* Description of the task:
Everything in the listing below from the line containing "orange square: (39, 268)" through the line containing "blue cross: (64, 437) -> (45, 192), size x0.6" must be repeated exactly; the remaining lines are not wanted.

* Data for the task:

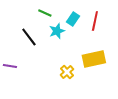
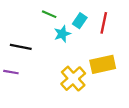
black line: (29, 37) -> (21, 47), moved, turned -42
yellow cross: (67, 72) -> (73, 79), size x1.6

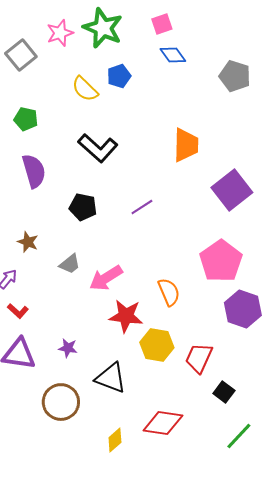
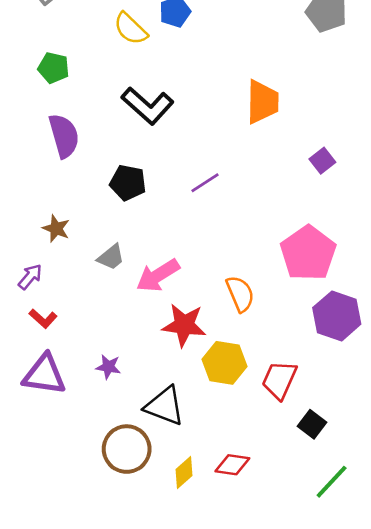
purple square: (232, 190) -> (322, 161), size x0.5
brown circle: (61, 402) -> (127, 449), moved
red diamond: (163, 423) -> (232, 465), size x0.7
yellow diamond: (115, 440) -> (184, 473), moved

...

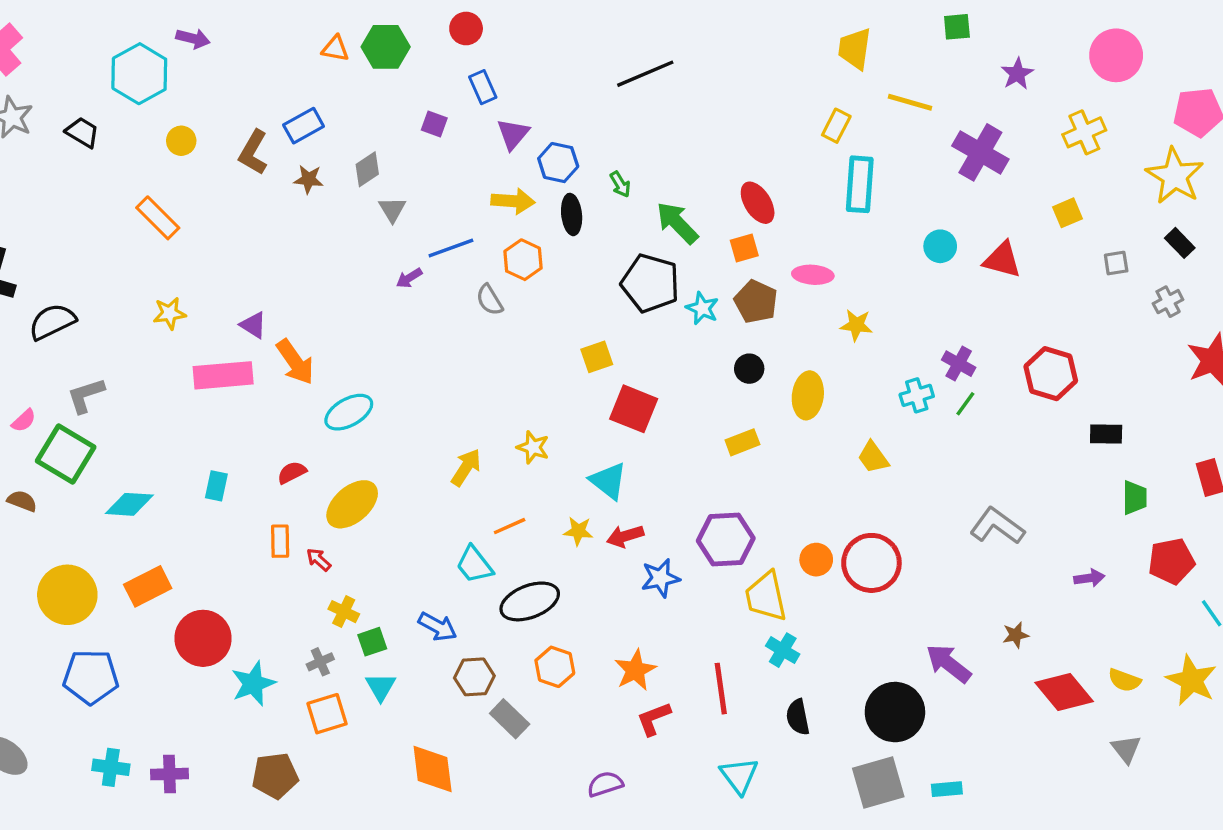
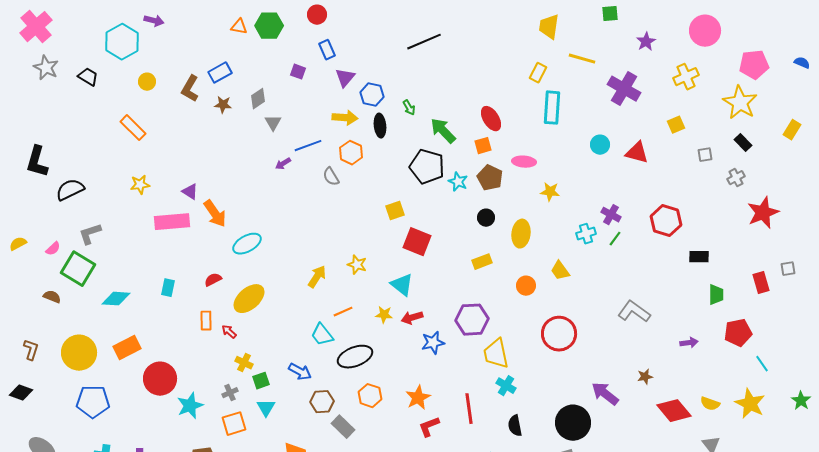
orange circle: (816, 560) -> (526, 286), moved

==

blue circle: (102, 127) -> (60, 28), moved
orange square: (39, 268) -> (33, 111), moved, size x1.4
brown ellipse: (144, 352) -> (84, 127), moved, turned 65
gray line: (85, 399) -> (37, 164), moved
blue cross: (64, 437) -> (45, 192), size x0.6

* Solution to the problem:
orange square: (39, 268) -> (33, 111), moved, size x1.4
brown ellipse: (144, 352) -> (84, 127), moved, turned 65
gray line: (85, 399) -> (37, 164), moved
blue cross: (64, 437) -> (45, 192), size x0.6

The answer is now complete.